-------- DATA TO PROCESS

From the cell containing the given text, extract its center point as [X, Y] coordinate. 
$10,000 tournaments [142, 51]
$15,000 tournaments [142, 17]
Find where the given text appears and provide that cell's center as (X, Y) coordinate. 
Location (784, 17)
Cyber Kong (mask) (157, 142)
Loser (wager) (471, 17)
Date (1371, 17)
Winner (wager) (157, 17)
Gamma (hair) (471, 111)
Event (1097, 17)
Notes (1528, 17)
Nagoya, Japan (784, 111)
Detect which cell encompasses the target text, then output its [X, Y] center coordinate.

----------------
-------- DATA TO PROCESS

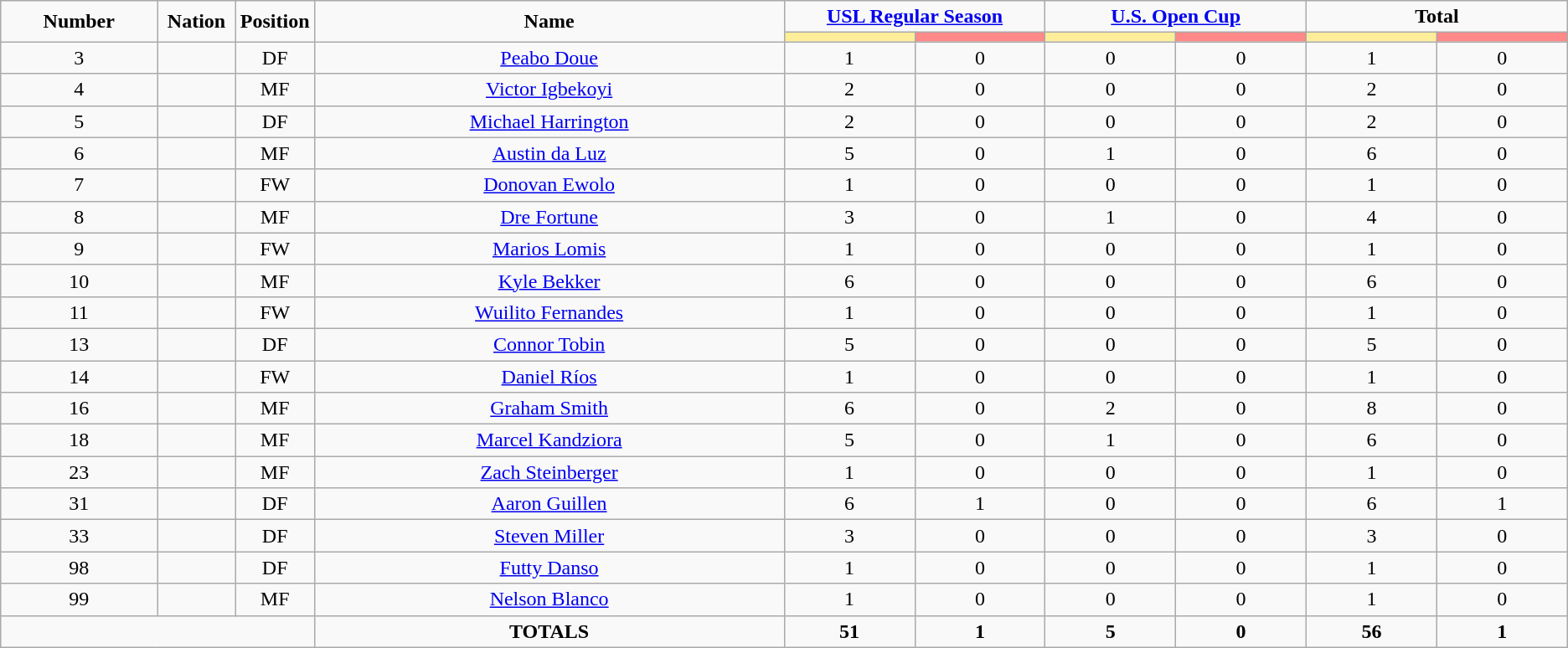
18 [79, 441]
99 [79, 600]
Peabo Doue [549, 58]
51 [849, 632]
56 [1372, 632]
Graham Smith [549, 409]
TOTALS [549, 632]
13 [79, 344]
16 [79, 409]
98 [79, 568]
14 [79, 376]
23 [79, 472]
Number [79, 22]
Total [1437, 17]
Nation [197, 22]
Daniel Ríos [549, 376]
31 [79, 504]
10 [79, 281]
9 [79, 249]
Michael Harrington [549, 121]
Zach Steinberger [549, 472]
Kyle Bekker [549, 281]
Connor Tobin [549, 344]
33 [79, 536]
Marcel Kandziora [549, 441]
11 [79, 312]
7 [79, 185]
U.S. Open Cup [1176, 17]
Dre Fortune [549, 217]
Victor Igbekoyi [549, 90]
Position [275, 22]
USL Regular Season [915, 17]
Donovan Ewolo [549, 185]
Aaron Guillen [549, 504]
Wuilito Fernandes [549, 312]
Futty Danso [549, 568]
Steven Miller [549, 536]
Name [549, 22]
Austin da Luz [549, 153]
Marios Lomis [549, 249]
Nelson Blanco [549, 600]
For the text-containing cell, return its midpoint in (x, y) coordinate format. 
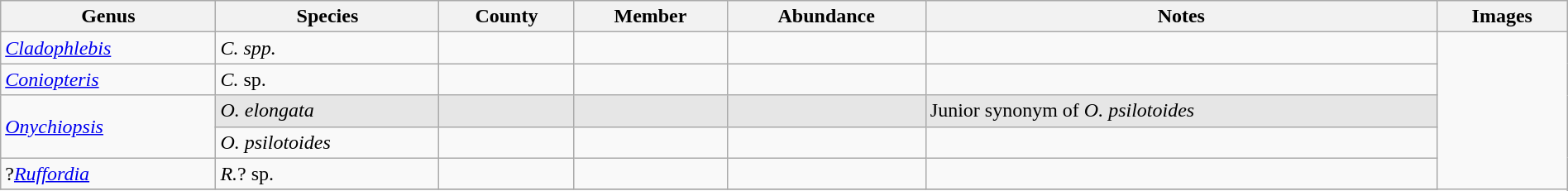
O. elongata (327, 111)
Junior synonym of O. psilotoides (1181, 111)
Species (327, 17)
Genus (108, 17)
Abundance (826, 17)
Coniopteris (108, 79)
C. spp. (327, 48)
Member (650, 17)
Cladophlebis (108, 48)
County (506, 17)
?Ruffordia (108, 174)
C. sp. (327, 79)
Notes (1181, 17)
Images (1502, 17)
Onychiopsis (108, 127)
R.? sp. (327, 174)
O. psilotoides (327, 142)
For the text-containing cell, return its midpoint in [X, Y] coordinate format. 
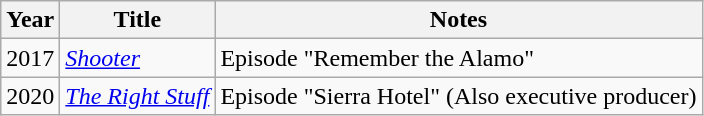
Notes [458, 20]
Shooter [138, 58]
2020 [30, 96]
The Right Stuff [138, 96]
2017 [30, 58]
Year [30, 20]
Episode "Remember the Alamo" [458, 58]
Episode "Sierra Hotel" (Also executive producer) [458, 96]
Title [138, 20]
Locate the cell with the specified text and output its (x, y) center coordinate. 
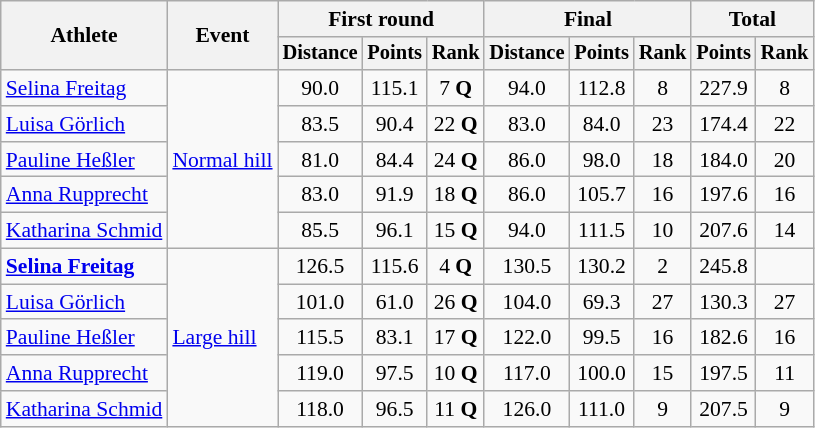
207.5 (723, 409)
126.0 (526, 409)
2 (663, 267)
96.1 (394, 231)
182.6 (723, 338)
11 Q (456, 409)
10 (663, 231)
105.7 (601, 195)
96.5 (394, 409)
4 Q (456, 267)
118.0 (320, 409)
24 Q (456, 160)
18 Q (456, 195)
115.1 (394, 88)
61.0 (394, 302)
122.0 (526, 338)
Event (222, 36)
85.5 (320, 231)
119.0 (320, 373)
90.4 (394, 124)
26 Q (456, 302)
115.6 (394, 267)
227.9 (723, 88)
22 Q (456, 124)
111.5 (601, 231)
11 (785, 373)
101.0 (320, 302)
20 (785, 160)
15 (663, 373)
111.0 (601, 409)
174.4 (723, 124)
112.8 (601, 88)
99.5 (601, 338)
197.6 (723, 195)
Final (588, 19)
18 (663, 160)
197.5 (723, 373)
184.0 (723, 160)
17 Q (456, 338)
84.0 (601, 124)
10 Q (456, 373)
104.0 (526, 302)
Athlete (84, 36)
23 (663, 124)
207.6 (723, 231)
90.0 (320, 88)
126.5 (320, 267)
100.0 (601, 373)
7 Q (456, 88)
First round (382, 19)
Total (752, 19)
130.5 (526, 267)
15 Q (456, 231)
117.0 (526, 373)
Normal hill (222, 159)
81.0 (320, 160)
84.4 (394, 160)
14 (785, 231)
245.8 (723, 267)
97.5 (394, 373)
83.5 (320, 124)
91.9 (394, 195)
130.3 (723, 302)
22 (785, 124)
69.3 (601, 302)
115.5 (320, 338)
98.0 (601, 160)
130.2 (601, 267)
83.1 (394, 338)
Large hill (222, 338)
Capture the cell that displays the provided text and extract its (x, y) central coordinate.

----------------
-------- DATA TO PROCESS

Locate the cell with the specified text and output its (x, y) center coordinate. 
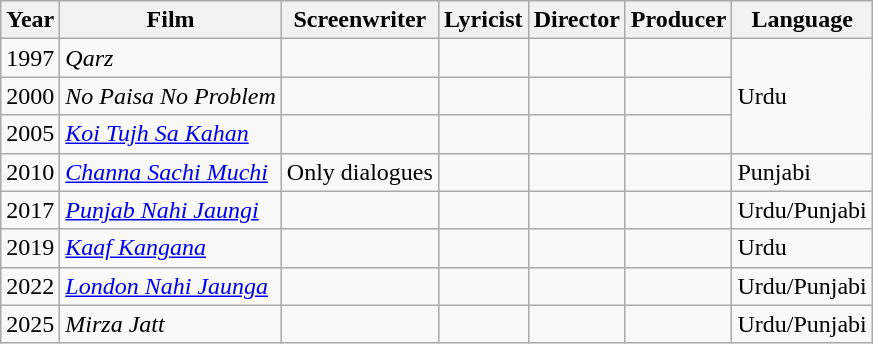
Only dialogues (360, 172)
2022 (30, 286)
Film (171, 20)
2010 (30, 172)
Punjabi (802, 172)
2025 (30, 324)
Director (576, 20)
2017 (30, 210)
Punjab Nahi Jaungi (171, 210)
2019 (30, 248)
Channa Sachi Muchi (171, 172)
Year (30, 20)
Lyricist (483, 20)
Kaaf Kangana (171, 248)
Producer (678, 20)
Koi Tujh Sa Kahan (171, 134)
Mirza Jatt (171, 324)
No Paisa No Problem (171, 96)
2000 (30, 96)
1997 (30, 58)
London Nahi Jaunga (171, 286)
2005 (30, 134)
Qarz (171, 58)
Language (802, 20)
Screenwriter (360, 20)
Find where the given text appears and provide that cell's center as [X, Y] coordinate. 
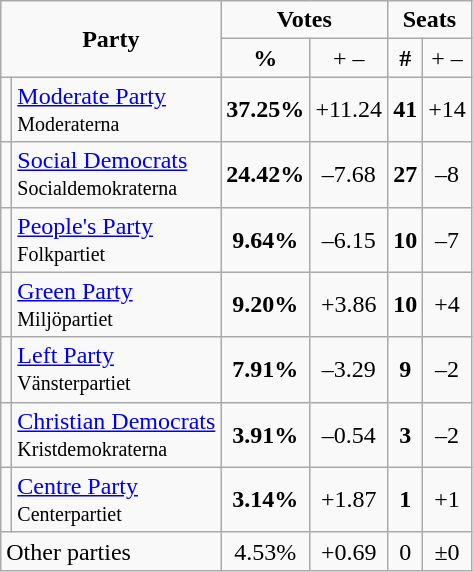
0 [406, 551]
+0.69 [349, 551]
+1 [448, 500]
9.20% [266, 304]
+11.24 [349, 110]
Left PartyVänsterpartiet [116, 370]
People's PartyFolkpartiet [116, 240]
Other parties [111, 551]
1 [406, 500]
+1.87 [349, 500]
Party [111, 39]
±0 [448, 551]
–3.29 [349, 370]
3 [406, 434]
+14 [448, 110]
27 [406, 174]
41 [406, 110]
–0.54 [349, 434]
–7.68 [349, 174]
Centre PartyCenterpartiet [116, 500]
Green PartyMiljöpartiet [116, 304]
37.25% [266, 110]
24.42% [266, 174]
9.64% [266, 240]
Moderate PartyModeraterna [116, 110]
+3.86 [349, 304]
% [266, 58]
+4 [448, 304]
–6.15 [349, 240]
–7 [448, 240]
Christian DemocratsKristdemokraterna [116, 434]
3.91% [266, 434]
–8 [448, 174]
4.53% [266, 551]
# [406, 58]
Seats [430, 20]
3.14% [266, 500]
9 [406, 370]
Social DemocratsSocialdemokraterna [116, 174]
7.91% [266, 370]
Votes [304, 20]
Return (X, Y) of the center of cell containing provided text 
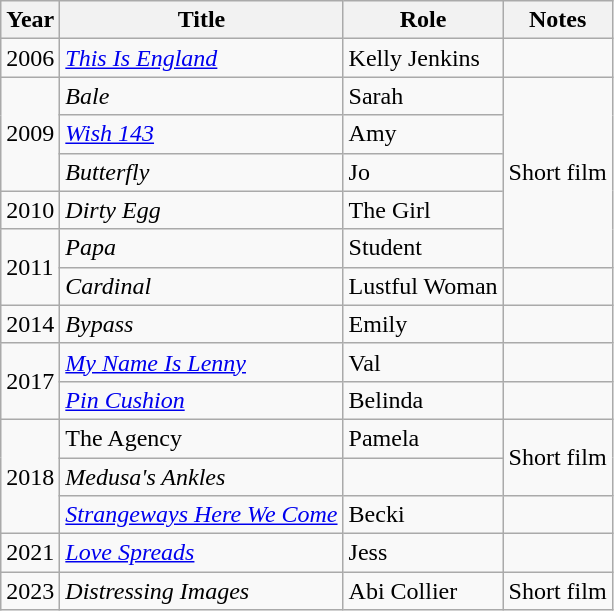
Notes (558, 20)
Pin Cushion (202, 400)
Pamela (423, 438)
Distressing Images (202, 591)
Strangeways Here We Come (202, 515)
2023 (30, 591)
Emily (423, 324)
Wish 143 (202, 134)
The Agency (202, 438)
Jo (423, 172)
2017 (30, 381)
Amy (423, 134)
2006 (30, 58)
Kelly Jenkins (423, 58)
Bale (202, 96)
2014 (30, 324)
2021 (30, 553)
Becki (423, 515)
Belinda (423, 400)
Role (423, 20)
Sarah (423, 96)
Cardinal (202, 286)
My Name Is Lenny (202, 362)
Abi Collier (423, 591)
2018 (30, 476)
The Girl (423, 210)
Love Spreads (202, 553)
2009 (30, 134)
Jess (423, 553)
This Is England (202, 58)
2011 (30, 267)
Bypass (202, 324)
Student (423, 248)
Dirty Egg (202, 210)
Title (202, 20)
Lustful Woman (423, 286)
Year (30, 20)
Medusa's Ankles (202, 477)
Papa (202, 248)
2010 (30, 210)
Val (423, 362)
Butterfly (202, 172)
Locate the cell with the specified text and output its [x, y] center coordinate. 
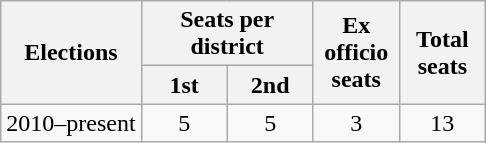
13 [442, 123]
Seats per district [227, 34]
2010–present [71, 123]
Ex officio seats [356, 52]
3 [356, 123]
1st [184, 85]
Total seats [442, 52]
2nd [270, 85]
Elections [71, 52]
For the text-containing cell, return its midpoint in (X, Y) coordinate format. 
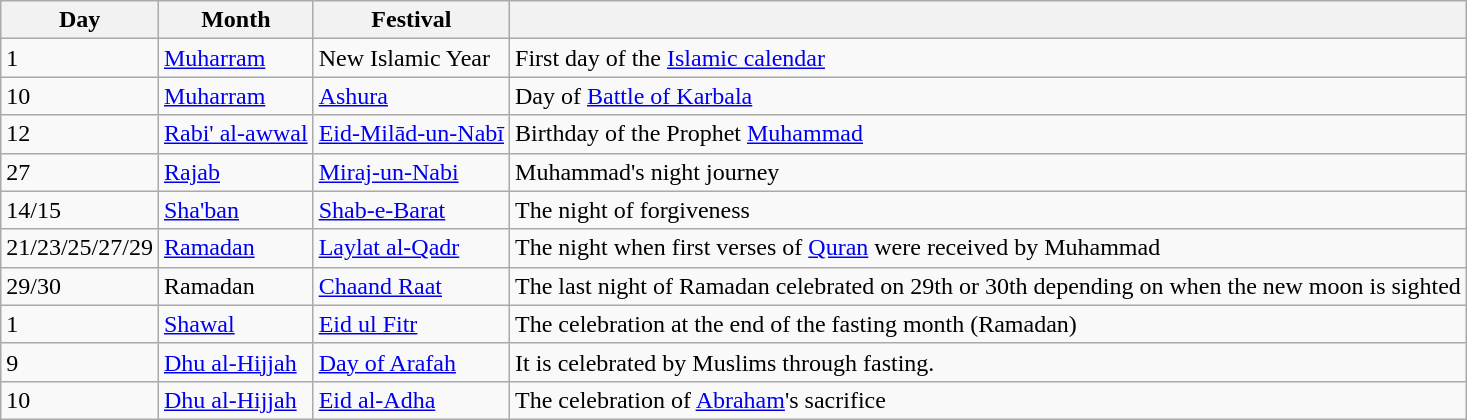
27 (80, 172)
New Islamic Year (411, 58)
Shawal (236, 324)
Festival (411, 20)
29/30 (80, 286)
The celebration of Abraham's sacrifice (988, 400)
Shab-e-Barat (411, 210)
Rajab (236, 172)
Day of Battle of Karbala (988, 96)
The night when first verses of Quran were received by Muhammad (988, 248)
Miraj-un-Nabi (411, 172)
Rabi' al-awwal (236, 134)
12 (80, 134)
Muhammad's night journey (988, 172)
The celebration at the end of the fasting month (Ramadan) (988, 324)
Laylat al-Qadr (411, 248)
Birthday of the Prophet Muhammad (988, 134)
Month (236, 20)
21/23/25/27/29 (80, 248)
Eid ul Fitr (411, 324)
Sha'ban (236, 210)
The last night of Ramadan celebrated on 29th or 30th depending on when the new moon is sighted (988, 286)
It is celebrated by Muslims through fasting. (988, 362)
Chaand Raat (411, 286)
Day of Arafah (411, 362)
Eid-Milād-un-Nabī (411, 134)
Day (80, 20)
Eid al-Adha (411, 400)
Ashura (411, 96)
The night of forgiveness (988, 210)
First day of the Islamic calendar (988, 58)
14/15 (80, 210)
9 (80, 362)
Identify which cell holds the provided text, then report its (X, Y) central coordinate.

----------------

_EXERCISE DESCRIPTION_
Render the lines between the ones holding "18 [79, 441]" and "Connor Tobin [549, 344]", inclusive, as a Markdown table with the columns No. and Line. Number each line in order and skip any blank lines.

_ANSWER TO THIS EXERCISE_
| No. | Line |
|---|---|
| 1 | 18 [79, 441] |
| 2 | 99 [79, 600] |
| 3 | Peabo Doue [549, 58] |
| 4 | 51 [849, 632] |
| 5 | 56 [1372, 632] |
| 6 | Graham Smith [549, 409] |
| 7 | TOTALS [549, 632] |
| 8 | 13 [79, 344] |
| 9 | 16 [79, 409] |
| 10 | 98 [79, 568] |
| 11 | 14 [79, 376] |
| 12 | 23 [79, 472] |
| 13 | Number [79, 22] |
| 14 | Total [1437, 17] |
| 15 | Nation [197, 22] |
| 16 | Daniel Ríos [549, 376] |
| 17 | 31 [79, 504] |
| 18 | 10 [79, 281] |
| 19 | 9 [79, 249] |
| 20 | Michael Harrington [549, 121] |
| 21 | Zach Steinberger [549, 472] |
| 22 | Kyle Bekker [549, 281] |
| 23 | Connor Tobin [549, 344] |